- Task details: Starting with the first line and ending with the one that holds "(459, 294) = (403, 267): brown", retype the entries exactly.

━━ Excerpted records

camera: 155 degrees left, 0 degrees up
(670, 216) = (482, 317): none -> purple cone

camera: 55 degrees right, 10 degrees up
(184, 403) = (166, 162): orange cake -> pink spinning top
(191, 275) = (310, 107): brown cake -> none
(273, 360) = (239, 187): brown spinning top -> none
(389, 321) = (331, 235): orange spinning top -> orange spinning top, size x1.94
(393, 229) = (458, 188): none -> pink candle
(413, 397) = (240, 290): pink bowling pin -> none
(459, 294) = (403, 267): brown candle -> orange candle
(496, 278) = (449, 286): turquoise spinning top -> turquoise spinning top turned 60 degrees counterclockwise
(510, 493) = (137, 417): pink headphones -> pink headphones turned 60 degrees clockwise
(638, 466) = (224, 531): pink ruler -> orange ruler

━━━━

- Solution to this task:
camera: 155 degrees left, 0 degrees up
(670, 216) = (482, 317): none -> purple cone

camera: 55 degrees right, 10 degrees up
(184, 403) = (166, 162): orange cake -> pink spinning top
(191, 275) = (310, 107): brown cake -> none
(273, 360) = (239, 187): brown spinning top -> none
(389, 321) = (331, 235): orange spinning top -> orange spinning top, size x1.94
(393, 229) = (458, 188): none -> pink candle
(413, 397) = (240, 290): pink bowling pin -> none
(459, 294) = (403, 267): brown candle -> orange candle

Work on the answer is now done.